### TO DO
Pick out each line in the data below that contains the string "place". Case must match.

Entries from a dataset
============

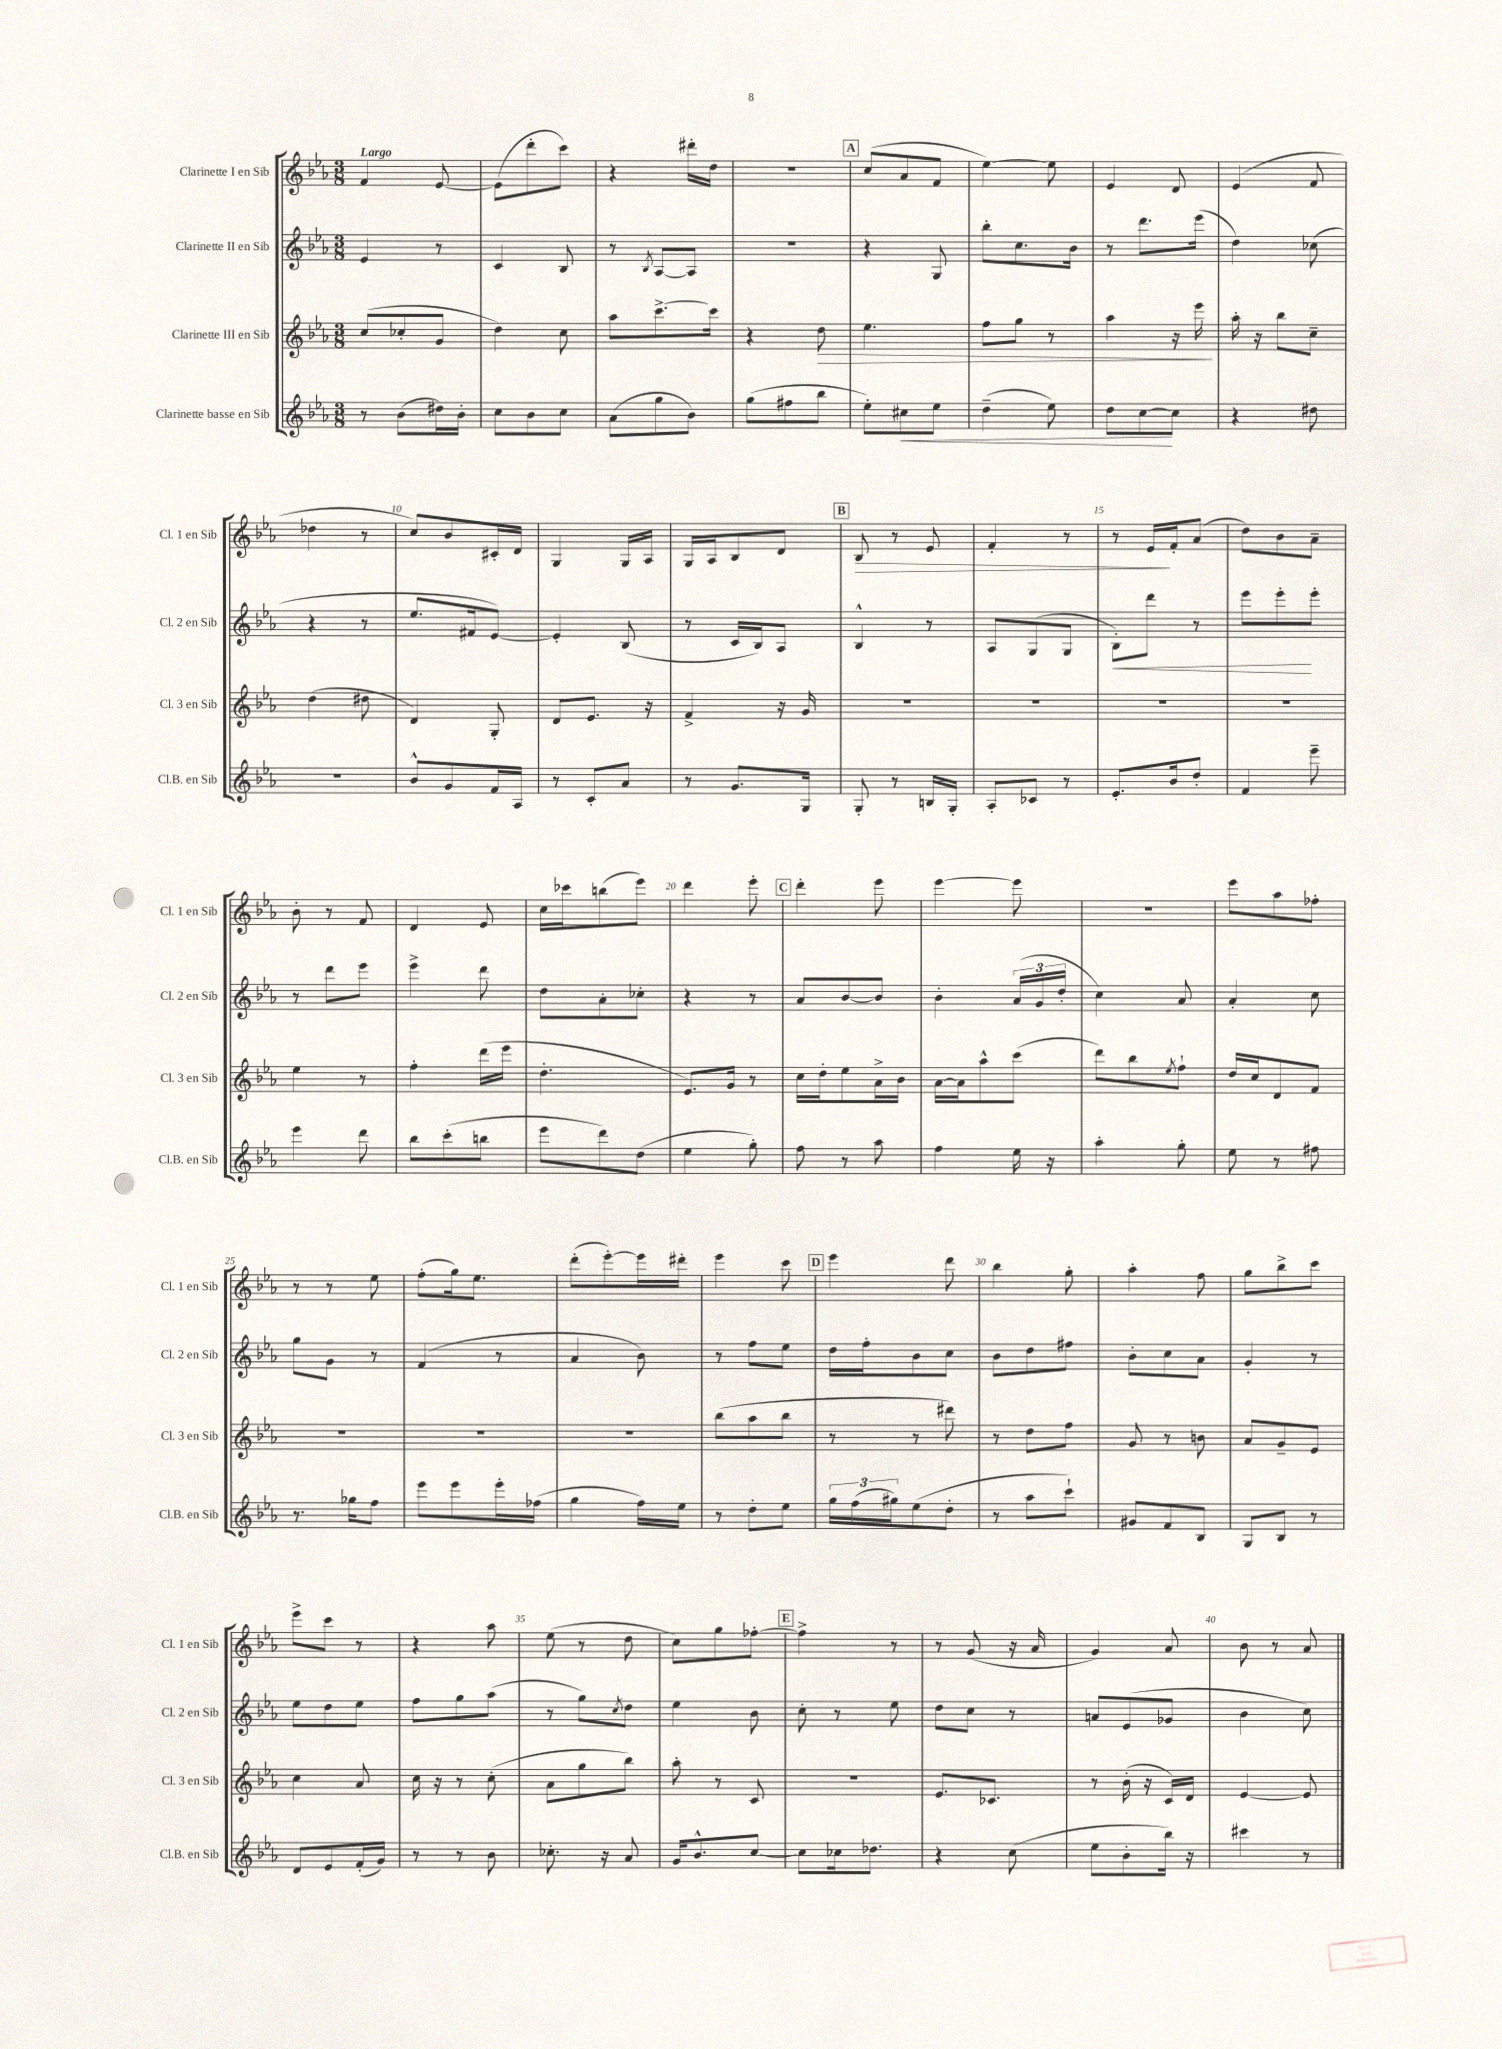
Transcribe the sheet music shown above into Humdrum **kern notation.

**kern	**dynam	**kern	**dynam	**kern	**dynam	**kern	**dynam
*part4	*part4	*part3	*part3	*part2	*part2	*part1	*part1
*staff4	*staff4	*staff3	*staff3	*staff2	*staff2	*staff1	*staff1
*I"Clarinette basse en Sib	*	*I"Clarinette III en Sib	*	*I"Clarinette II en Sib	*	*I"Clarinette I en Sib	*
*I'Cl.B. en Sib	*	*I'Cl. 3 en Sib	*	*I'Cl. 2 en Sib	*	*I'Cl. 1 en Sib	*
*clefG2	*	*clefG2	*	*clefG2	*	*clefG2	*
*k[b-e-a-]	*	*k[b-e-a-]	*	*k[b-e-a-]	*	*k[b-e-a-]	*
*M3/8	*	*M3/8	*	*M3/8	*	*M3/8	*
=1	=1	=1	=1	=1	=1	=1	=1
!	!	!	!	!	!	!LO:TX:a:B:t=Largo	!
8r	.	(8cc/L	.	4e-/	.	4f/	.
(8b-\L	.	8cc-X'/	.	.	.	.	.
16dd#X\L)	.	8g/J	.	8r	.	[8e-/	.
16b-'\JJ	.	.	.	.	.	.	.
=2	=2	=2	=2	=2	=2	=2	=2
8cc\L	.	4dd\)	.	4c/	.	(8e-\L]	.
8b-\	.	.	.	.	.	8ddd'\	.
8cc\J	.	8cc\	.	8B-/	.	8ccc\J)	.
=3	=3	=3	=3	=3	=3	=3	=3
(8a-\L	.	8aa-\L	.	8r	.	4r	.
.	.	.	.	8qB-/	.	.	.
8gg\	.	[8.ccc^\	.	[8A-/L	.	.	.
8b-\J)	.	.	.	8A-/J]	.	16ddd#X'\LL	.
.	.	16ccc\Jk]	.	.	.	16dd\JJ	.
=4	=4	=4	=4	=4	=4	=4	=4
(8gg\L	.	4r	.	4.r	.	4.r	.
8ff#X\	.	.	.	.	.	.	.
!	!	!	!LO:HP:b	!	!	!	!
8bb-\J	.	8dd\	>	.	.	.	.
!!LO:REH:place=s1:t=A
=5	=5	=5	=5	=5	=5	=5	=5
8ee-'\L)	.	4.ee-\	.	4r	.	(8cc/L	.
!	!LO:HP:b	!	!	!	!	!	!
8cc#X\	<	.	.	.	.	8a-/	.
8ee-\J	.	.	.	8G/	.	8f/J	.
=6	=6	=6	=6	=6	=6	=6	=6
(4dd~\	.	8ff\L	.	8bb-'\L	.	[4ee-\)	.
.	.	8gg\J	.	8.cc\	.	.	.
8ee-\)	.	8r	.	.	.	8ee-\]	.
.	.	.	.	16b-\Jk	.	.	.
=7	=7	=7	=7	=7	=7	=7	=7
8dd\L	.	4aa-\	.	8r	.	4e-/	.
[8cc\	.	.	.	8.ddd\L	.	.	.
8cc\J]	[	16r	.	.	.	8d/	.
.	.	16eee-\	.	(16eee-\Jk	.	.	.
.	.	.	]	.	.	.	.
=8	=8	=8	=8	=8	=8	=8	=8
4r	.	16aa-'\	.	4dd\)	.	(4e-/	.
.	.	16r	.	.	.	.	.
.	.	8bb-\L	.	.	.	.	.
8dd#X\	.	8cc~\J	.	(8cc-X\	.	8f/	.
!!LO:LB:g=z
=9	=9	=9	=9	=9	=9	=9	=9
4.r	.	(4dd\	.	4r	.	4dd-X\	.
.	.	8dd#X\	.	8r	.	8r	.
=10	=10	=10	=10	=10	=10	=10	=10
8b-^^/L	.	4d/)	.	8.ee-/L	.	8cc/L)	.
8g/	.	.	.	.	.	8b-/	.
.	.	.	.	16f#X/k	.	.	.
16f/L	.	8G'/	.	[8e-/J)	.	16c#X'/L	.
16A-/JJ	.	.	.	.	.	16d/JJ	.
=11	=11	=11	=11	=11	=11	=11	=11
8r	.	8d/L	.	4e-'/]	.	4G/	.
8c'/L	.	8.e-/J	.	.	.	.	.
8a-/J	.	.	.	(8B-/	.	16G/LL	.
.	.	16r	.	.	.	16A-/JJ	.
=12	=12	=12	=12	=12	=12	=12	=12
8r	.	4f^/	.	8r	.	16G/LL	.
.	.	.	.	.	.	16A-/J	.
8.g/L	.	.	.	16c/LL	.	8B-/	.
.	.	.	.	16B-/J)	.	.	.
.	.	16r	.	8A-/J	.	8d/J	.
16G/Jk	.	16g/	.	.	.	.	.
!!LO:REH:place=s1:t=B
=13	=13	=13	=13	=13	=13	=13	=13
!	!	!	!	!	!	!	!LO:HP:b
8G'/	.	4.r	.	4B-^^/	.	8B-/	>
8r	.	.	.	.	.	8r	.
16Bn/LL	.	.	.	8r	.	8e-/	.
16G'/JJ	.	.	.	.	.	.	.
=14	=14	=14	=14	=14	=14	=14	=14
8A-'/L	.	4.r	.	8A-/L	.	4f'/	.
8c-X/J	.	.	.	(8G/	.	.	.
8r	.	.	.	8G/J	.	8r	.
=15	=15	=15	=15	=15	=15	=15	=15
!	!	!	!	!	!LO:HP:b	!	!
8.e-'/L	.	4.r	.	8B-'\L)	<	8r	.
.	.	.	.	8ddd\J	.	16e-/LL	.
16b-/k	.	.	.	.	.	16f'/J	]
8dd'/J	.	.	.	8r	.	(8a-/J	.
=16	=16	=16	=16	=16	=16	=16	=16
4f/	.	4.r	.	8eee-\L	.	8dd\L)	.
.	.	.	.	8eee-'\	.	8b-\	.
8eee-~\	.	.	.	8eee-'\J	[	8a-~\J	.
!!LO:LB:g=z
=17	=17	=17	=17	=17	=17	=17	=17
4eee-\	.	4ee-\	.	8r	.	8b-'\	.
.	.	.	.	8ddd\L	.	8r	.
8ddd\	.	8r	.	8eee-\J	.	8f/	.
=18	=18	=18	=18	=18	=18	=18	=18
8bb-\L	.	4ff'\	.	4eee-^\	.	4d/	.
(8ccc'\	.	.	.	.	.	.	.
8bbn\J	.	(16ddd\LL	.	8ddd\	.	8e-/	.
.	.	16eee-\JJ	.	.	.	.	.
=19	=19	=19	=19	=19	=19	=19	=19
8eee-\L	.	4.dd'\	.	8dd\L	.	16cc\LL	.
.	.	.	.	.	.	16ccc-X\J	.
8ddd\)	.	.	.	8a-'\	.	(8bbn\	.
(8dd\J	.	.	.	8cc-X'\J	.	8eee-\J)	.
=20	=20	=20	=20	=20	=20	=20	=20
4ee-\	.	8.e-/L)	.	4r	.	4ddd\	.
.	.	16g/Jk	.	.	.	.	.
8gg'\)	.	8r	.	8r	.	8eee-'\	.
!!LO:REH:place=s1:t=C
=21	=21	=21	=21	=21	=21	=21	=21
8ff\	.	16cc\LL	.	8a-/L	.	4ddd'\	.
.	.	16dd'\J	.	.	.	.	.
8r	.	8ee-\	.	[8b-/	.	.	.
8aa-\	.	16a-^\L	.	8b-/J]	.	8eee-\	.
.	.	16b-\JJ	.	.	.	.	.
=22	=22	=22	=22	=22	=22	=22	=22
4ff\	.	[16a-\LL	.	4b-'\	.	[4eee-\	.
.	.	16a-\J]	.	.	.	.	.
.	.	8aa-^^\	.	.	.	.	.
16ee-\	.	(8ccc\J	.	(24a-/LL	.	8eee-\]	.
.	.	.	.	24g/	.	.	.
16r	.	.	.	.	.	.	.
.	.	.	.	24dd'/JJ	.	.	.
=23	=23	=23	=23	=23	=23	=23	=23
4aa-'\	.	8ddd\L)	.	4cc\)	.	4.r	.
.	.	8bb-\	.	.	.	.	.
.	.	8qee-/	.	.	.	.	.
8gg'\	.	8ff`\J	.	8a-/	.	.	.
=24	=24	=24	=24	=24	=24	=24	=24
8ee-\	.	16dd/LL	.	4a-'/	.	8eee-\L	.
.	.	16cc/J	.	.	.	.	.
8r	.	8d/	.	.	.	8aa-\	.
8ff#X\	.	8f/J	.	8cc\	.	8ff-X'\J	.
!!LO:LB:g=z
=25	=25	=25	=25	=25	=25	=25	=25
8.r	.	4.r	.	8gg\L	.	8r	.
.	.	.	.	8g\J	.	8r	.
16gg-X\KL	.	.	.	.	.	.	.
8ff\J	.	.	.	8r	.	8ee-\	.
=26	=26	=26	=26	=26	=26	=26	=26
8eee-\L	.	4.r	.	(4f/	.	(8ff'\L	.
8eee-\	.	.	.	.	.	16gg\k)	.
.	.	.	.	.	.	8.ee-\J	.
16eee-'\L	.	.	.	8r	.	.	.
(16ff-X\JJ	.	.	.	.	.	.	.
=27	=27	=27	=27	=27	=27	=27	=27
4gg\	.	4.r	.	4a-/	.	(8ddd'\L	.
.	.	.	.	.	.	[8eee-'\)	.
16ff\LL)	.	.	.	8b-\)	.	16eee-\L]	.
16ee-\JJ	.	.	.	.	.	16ddd#X'\JJ	.
=28	=28	=28	=28	=28	=28	=28	=28
8r	.	(8bb-\L	.	8r	.	4eee-\	.
8dd'\L	.	8aa-\	.	8ff\L	.	.	.
8ee-\J	.	8bb-\J	.	8ee-\J	.	8ccc\	.
!!LO:REH:place=s1:t=D
=29	=29	=29	=29	=29	=29	=29	=29
24gg\LL	.	8r	.	16dd\LL	.	4eee-\	.
(24ff\	.	.	.	.	.	.	.
.	.	.	.	16ff'\J	.	.	.
24gg#X\J)	.	.	.	.	.	.	.
(8ee-\	.	8r	.	8b-\	.	.	.
8dd'\J	.	8ddd#X\)	.	8cc\J	.	8ddd\	.
=30	=30	=30	=30	=30	=30	=30	=30
8r	.	8r	.	8b-\L	.	4bb-\	.
8aa-\L	.	8dd\L	.	8dd\	.	.	.
8ccc`\J)	.	8ff\J	.	8ff#X\J	.	8gg'\	.
=31	=31	=31	=31	=31	=31	=31	=31
8g#X/L	.	8g/	.	8b-'\L	.	4aa-'\	.
8f/	.	8r	.	8cc\	.	.	.
8B-/J	.	8bn\	.	8a-\J	.	8ff\	.
=32	=32	=32	=32	=32	=32	=32	=32
8G/L	.	8a-/L	.	4g'/	.	8gg\L	.
8B-/J	.	8g~/	.	.	.	8bb-^\	.
8r	.	8e-/J	.	8r	.	8ccc\J	.
!!LO:LB:g=z
=33	=33	=33	=33	=33	=33	=33	=33
8d/L	.	4cc\	.	8ee-\L	.	8eee-^\L	.
8e-/	.	.	.	8dd\	.	8ccc\J	.
(16f'/L	.	8a-/	.	8ee-\J	.	8r	.
16g/JJ)	.	.	.	.	.	.	.
=34	=34	=34	=34	=34	=34	=34	=34
8r	.	16cc\	.	8ff\L	.	4r	.
.	.	16r	.	.	.	.	.
8r	.	8r	.	8gg\	.	.	.
8b-\	.	(8cc'\	.	(8aa-\J	.	8aa-\	.
=35	=35	=35	=35	=35	=35	=35	=35
8.cc-X'\	.	8a-\L	.	8r	.	(8ee-\	.
.	.	8gg\	.	8gg\L)	.	8r	.
16r	.	.	.	.	.	.	.
.	.	.	.	8qcc/	.	.	.
8a-/	.	8bb-\J)	.	8dd\J	.	8dd\	.
=36	=36	=36	=36	=36	=36	=36	=36
16g/KL	.	8aa-'\	.	4ee-\	.	8cc\L)	.
8.b-^^/	.	.	.	.	.	.	.
.	.	8r	.	.	.	8gg\	.
[8cc/J	.	8c/	.	8b-\	.	[8ff-X'\J	.
!!LO:REH:place=s1:t=E
=37	=37	=37	=37	=37	=37	=37	=37
8cc\L]	.	4.r	.	8cc'\	.	4ff-^\]	.
16cc-X\k	.	.	.	8r	.	.	.
8.dd-X\J	.	.	.	.	.	.	.
.	.	.	.	8ee-\	.	8r	.
=38	=38	=38	=38	=38	=38	=38	=38
4r	.	8.e-/L	.	8dd\L	.	8r	.
.	.	.	.	8cc\J	.	(8g/	.
.	.	8.c-X/J	.	.	.	.	.
(8cc\	.	.	.	8r	.	16r	.
.	.	.	.	.	.	16a-/	.
=39	=39	=39	=39	=39	=39	=39	=39
8ee-\L	.	8r	.	8an/L	.	4g/)	.
8b-'\	.	(16b-'\	.	(8e-/	.	.	.
.	.	16r	.	.	.	.	.
16bb-\Jk)	.	16c/LL)	.	8g-X/J	.	8a-/	.
16r	.	16d/JJ	.	.	.	.	.
=40	=40	=40	=40	=40	=40	=40	=40
4ccc#X\	.	[4e-/	.	4b-\	.	8b-\	.
.	.	.	.	.	.	8r	.
8r	.	8e-/]	.	8cc\)	.	8a-/	.
==	==	==	==	==	==	==	==
*-	*-	*-	*-	*-	*-	*-	*-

============

### SOLUTION TO THE EXERCISE
!!LO:REH:place=s1:t=A
!!LO:REH:place=s1:t=B
!!LO:REH:place=s1:t=C
!!LO:REH:place=s1:t=D
!!LO:REH:place=s1:t=E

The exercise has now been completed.